▶ **TASK STATEMENT**: From the line that includes "Q1: PNP (B n18, C" down to the final line of the data below, copy every line exactly and leave the rest out.

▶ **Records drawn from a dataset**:

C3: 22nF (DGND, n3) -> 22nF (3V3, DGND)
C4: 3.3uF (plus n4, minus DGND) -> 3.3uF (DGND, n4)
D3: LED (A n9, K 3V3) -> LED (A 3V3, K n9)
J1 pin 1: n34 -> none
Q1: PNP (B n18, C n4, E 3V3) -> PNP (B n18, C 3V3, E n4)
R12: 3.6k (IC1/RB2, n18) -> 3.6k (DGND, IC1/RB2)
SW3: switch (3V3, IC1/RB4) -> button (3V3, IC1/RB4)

▶ **EXERCISE SOLUTION**:
Q1: PNP (B n18, C n4, E 3V3) -> PNP (B n18, C 3V3, E n4)
R12: 3.6k (IC1/RB2, n18) -> 3.6k (DGND, IC1/RB2)
SW3: switch (3V3, IC1/RB4) -> button (3V3, IC1/RB4)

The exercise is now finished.